● What is required: With the pictures left out, print exactly the lines below that run from the one containing "(493, 297) = (529, 313): blue" through the one containing "(274, 437) = (194, 278): none".
-------- Data records --------
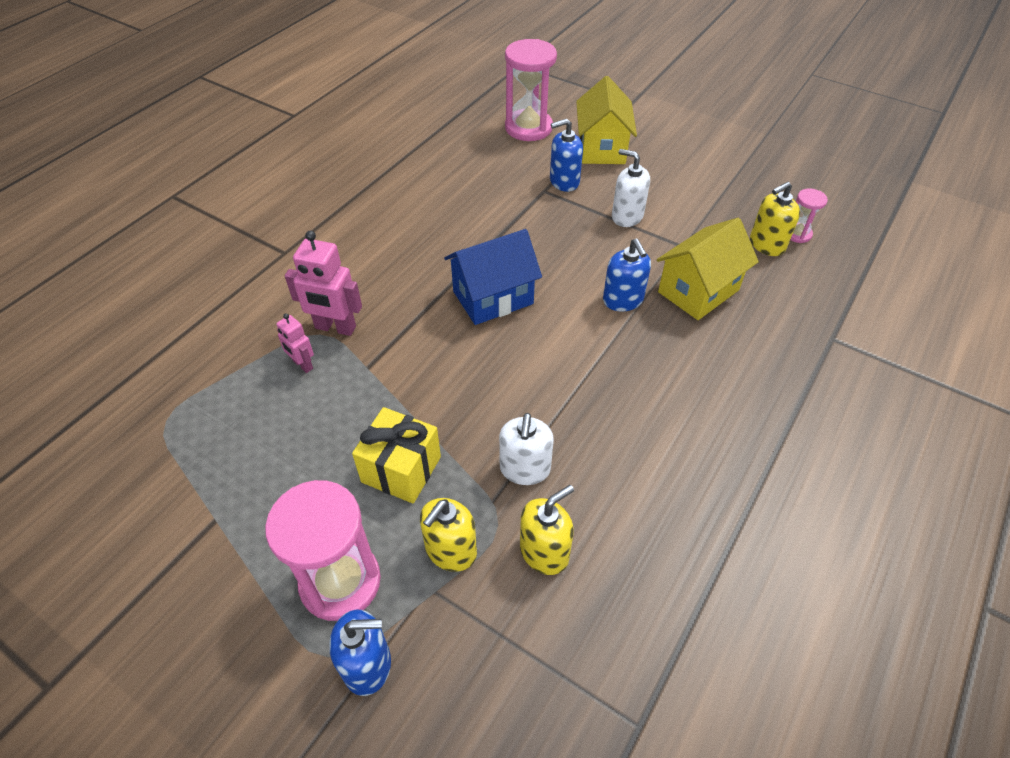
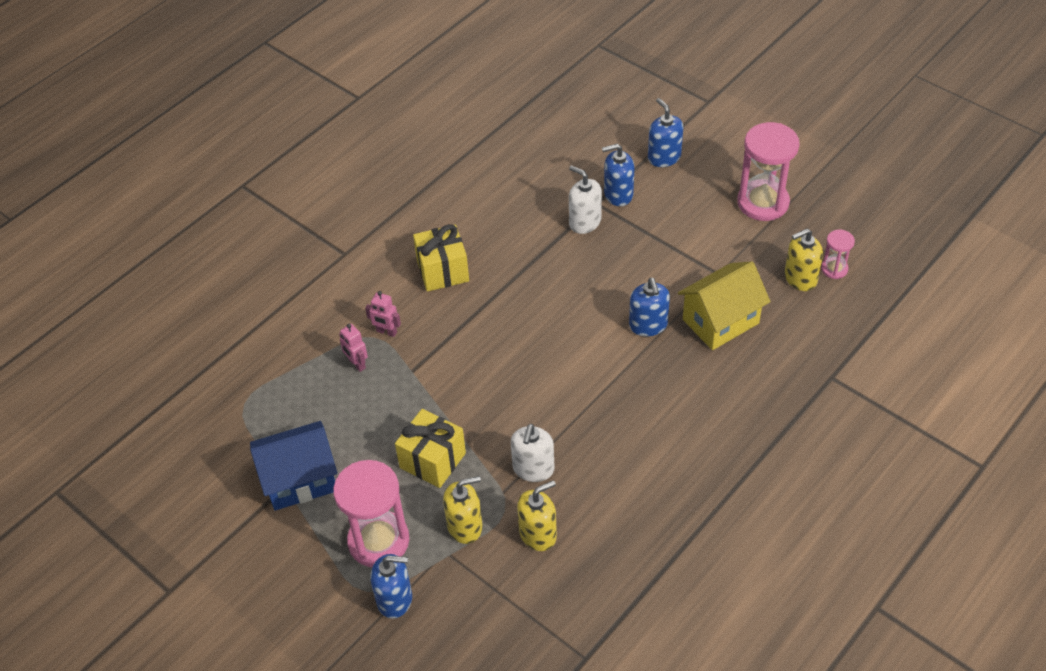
camera: 10 degrees right, 0 degrees up
(335, 328) = (386, 332): pink robot -> pink robot, size x0.57
(393, 262) = (443, 271): none -> yellow gift
(450, 551) = (465, 526): yellow soap dispenser -> yellow soap dispenser turned 150 degrees counterclockwise
(493, 297) = (529, 313): blue house -> blue house (300, 480)
(528, 128) = (594, 128): pink hourglass -> pink hourglass (763, 202)
(602, 148) = (664, 157): yellow house -> blue soap dispenser
(627, 216) = (672, 238): white soap dispenser -> white soap dispenser (585, 222)

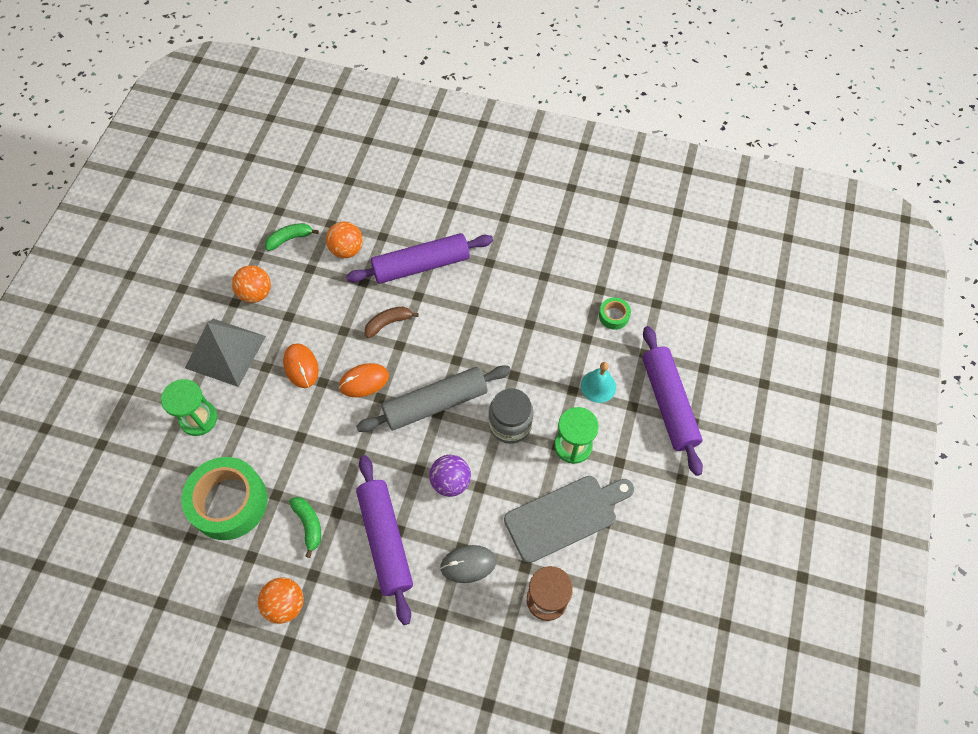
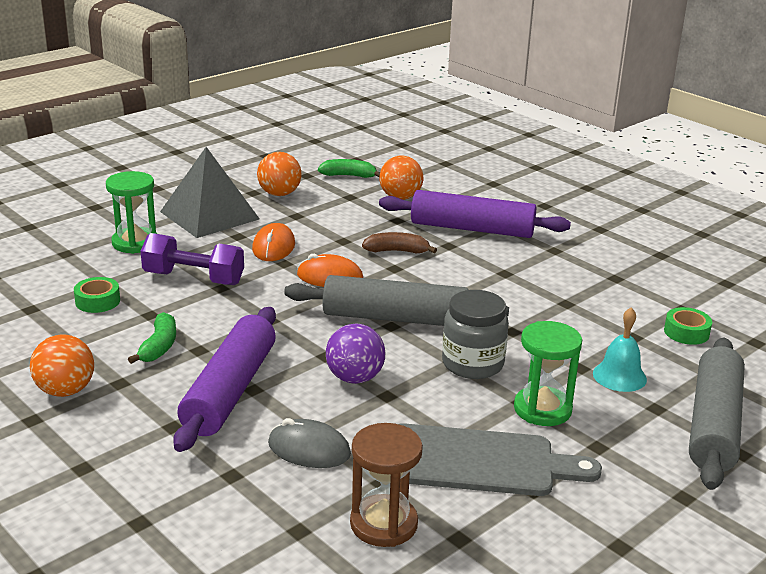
camera: 30 degrees right, 35 degrees down
(229, 502) = (97, 301): green tape -> green tape, size x0.44
(274, 437) = (194, 278): none -> purple dumbbell
(668, 403) = (713, 424): purple rolling pin -> grey rolling pin

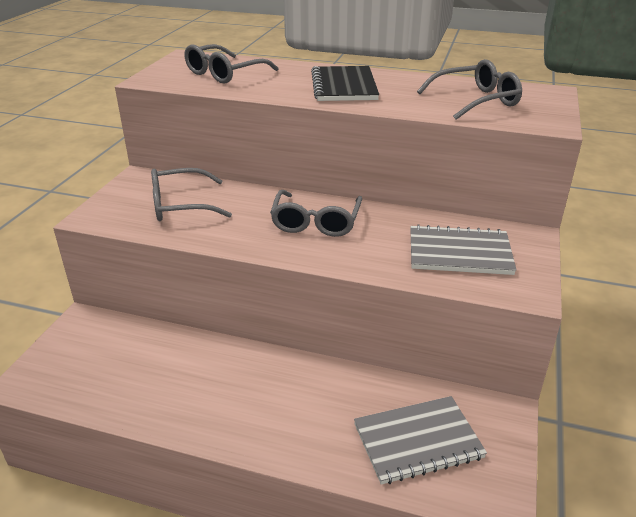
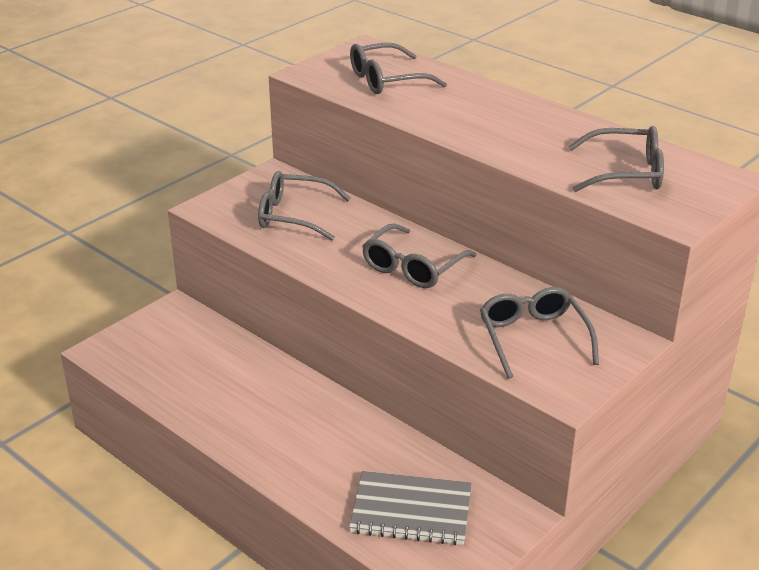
camera: 25 degrees right, 0 degrees up
(344, 86) = (498, 123): black notebook -> none
(459, 253) = (533, 338): grey notebook -> grey glasses

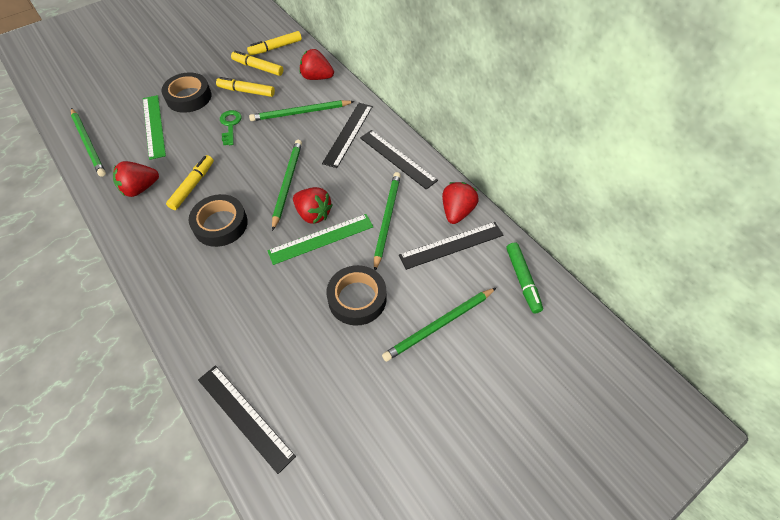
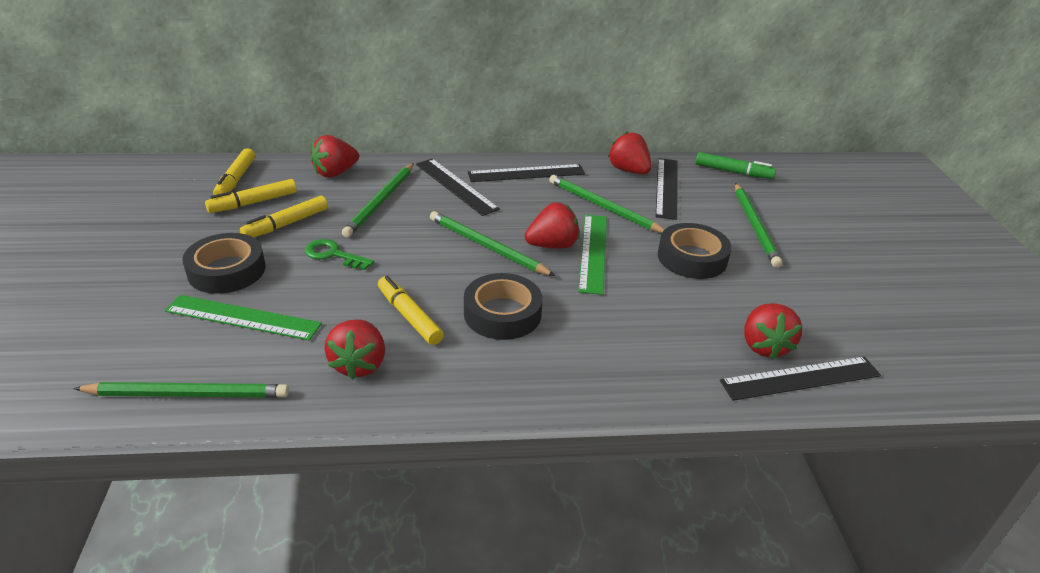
camera: 60 degrees left, 20 degrees down
(271, 381) = (764, 346): none -> red strawberry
--------
● The completed task:
(493, 297) = (529, 313): blue house -> blue house (300, 480)
(528, 128) = (594, 128): pink hourglass -> pink hourglass (763, 202)
(602, 148) = (664, 157): yellow house -> blue soap dispenser
(627, 216) = (672, 238): white soap dispenser -> white soap dispenser (585, 222)

camera: 30 degrees right, 35 degrees down
(229, 502) = (97, 301): green tape -> green tape, size x0.44
(274, 437) = (194, 278): none -> purple dumbbell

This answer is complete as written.